▸ **Problem to solve**: After locating the line that holds "purple hammer: 5 -> 3", copy that line and all that follow it word for word through the end of the data, with no pictures.

[Object transformation records]
- - -

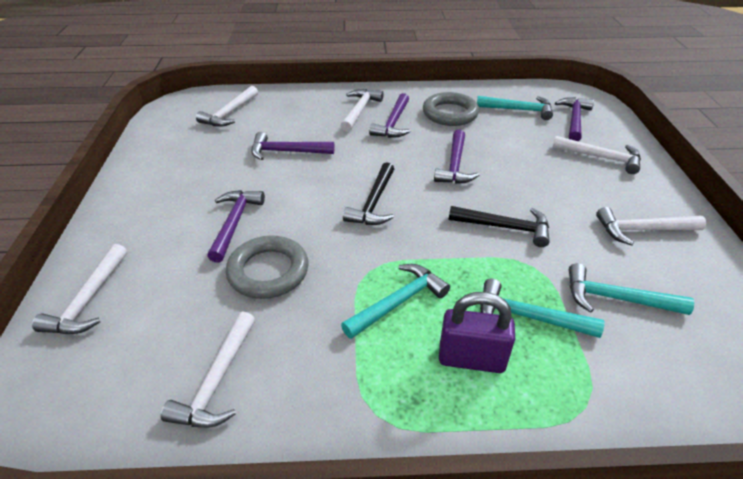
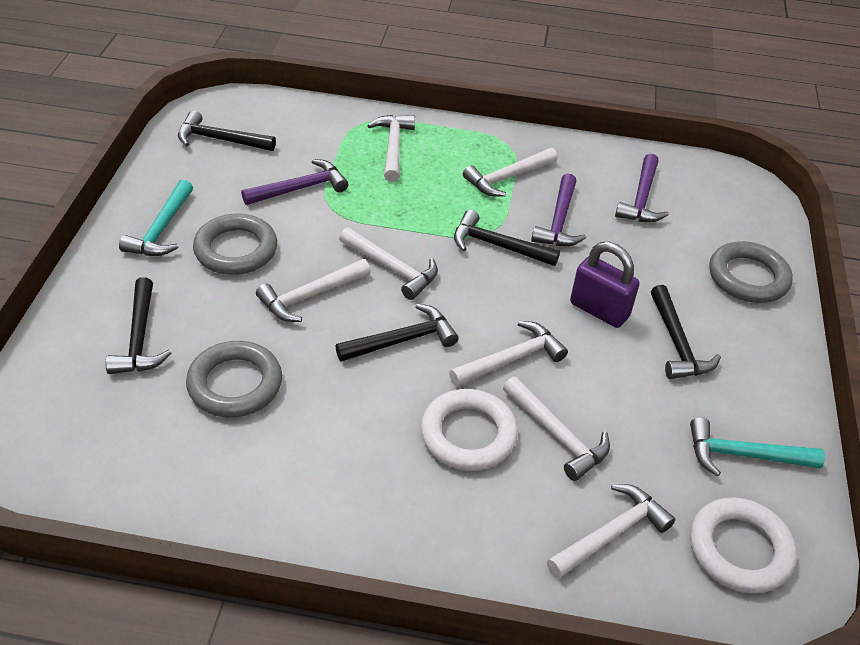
black hammer: 2 -> 5
grey ring: 2 -> 3
purple hammer: 5 -> 3
turquoise hammer: 4 -> 2
white hammer: 6 -> 7
white ring: 0 -> 2

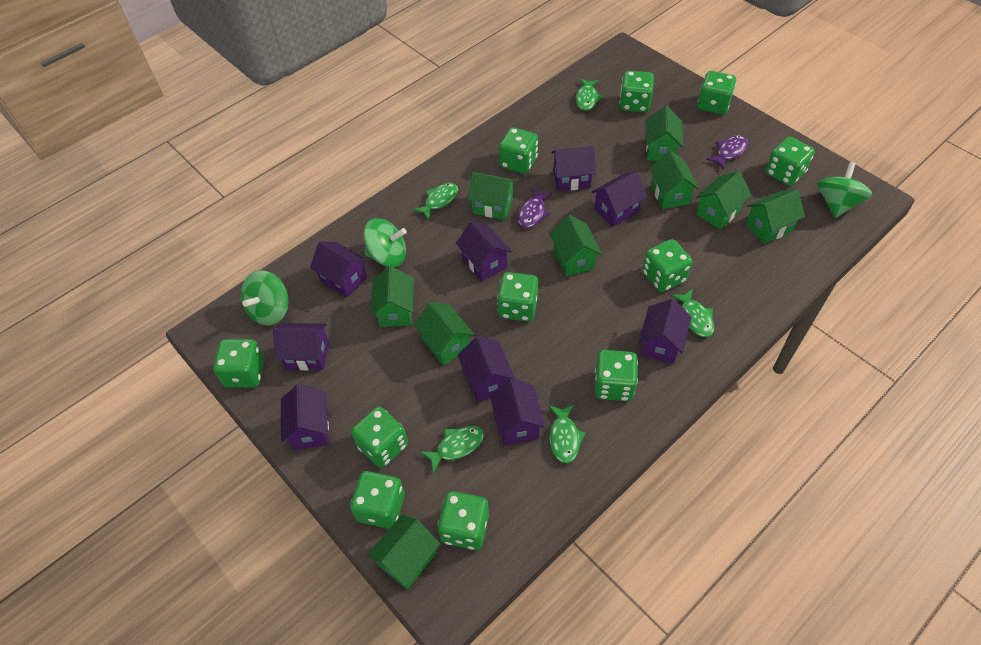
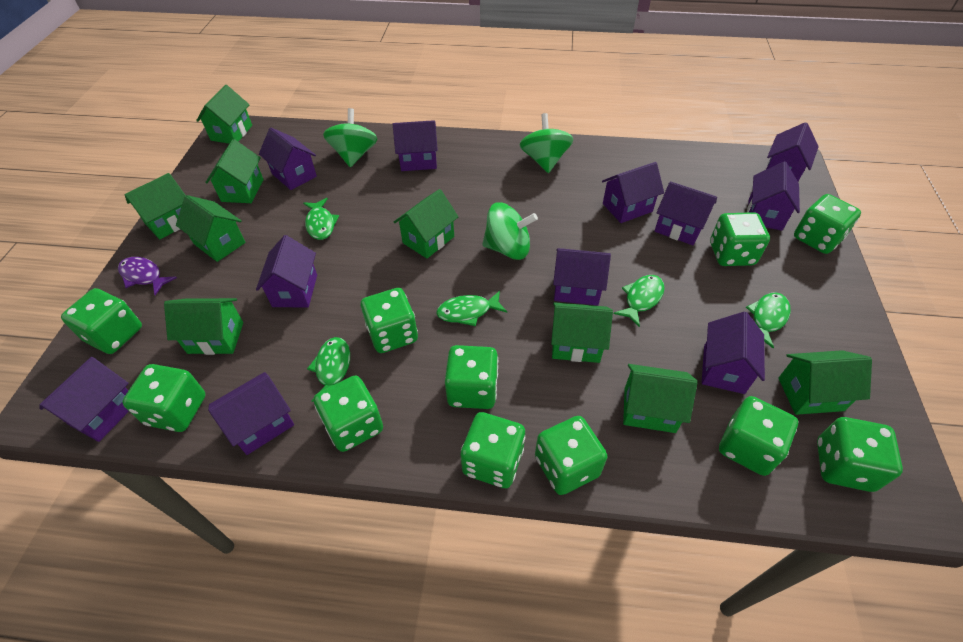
purple fish: 2 -> 1
purple house: 9 -> 11

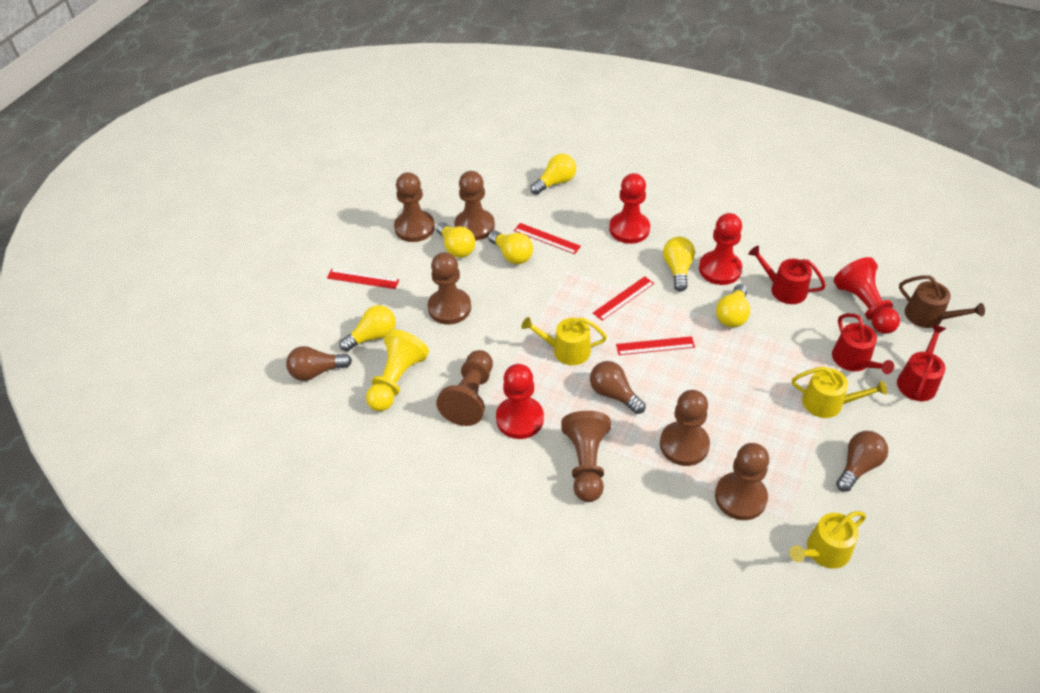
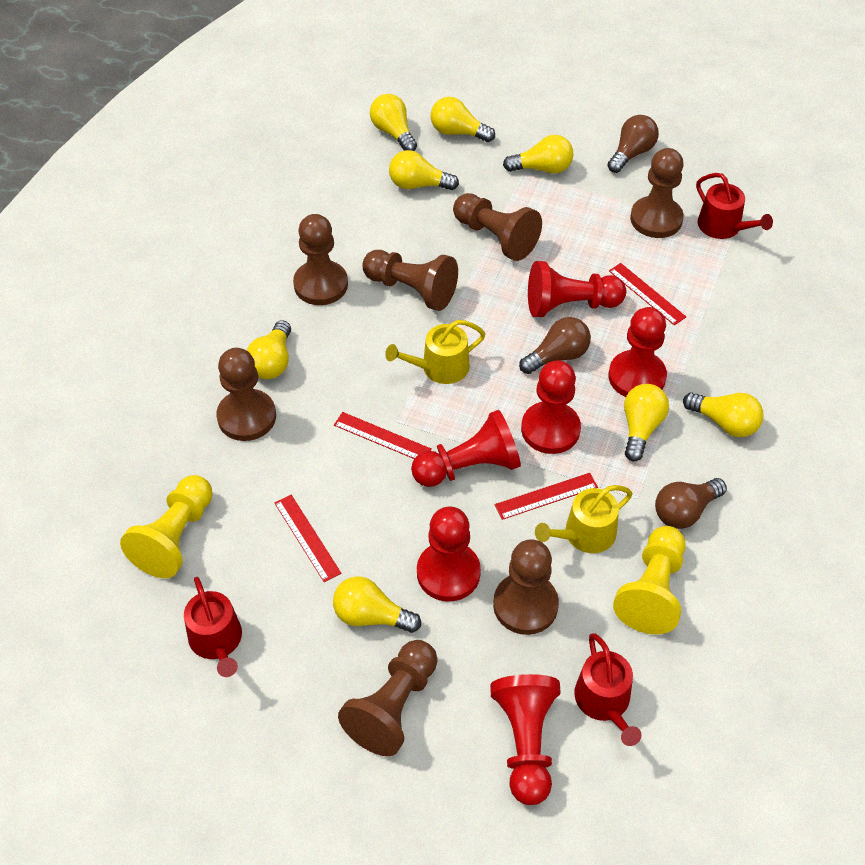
brown watering can: 1 -> 0
red pawn: 4 -> 6
yellow light bulb: 6 -> 8
yellow pawn: 1 -> 2
yellow watering can: 3 -> 2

- - -

▸ **The answer**:
purple hammer: 5 -> 3
turquoise hammer: 4 -> 2
white hammer: 6 -> 7
white ring: 0 -> 2

purple fish: 2 -> 1
purple house: 9 -> 11

brown watering can: 1 -> 0
red pawn: 4 -> 6
yellow light bulb: 6 -> 8
yellow pawn: 1 -> 2
yellow watering can: 3 -> 2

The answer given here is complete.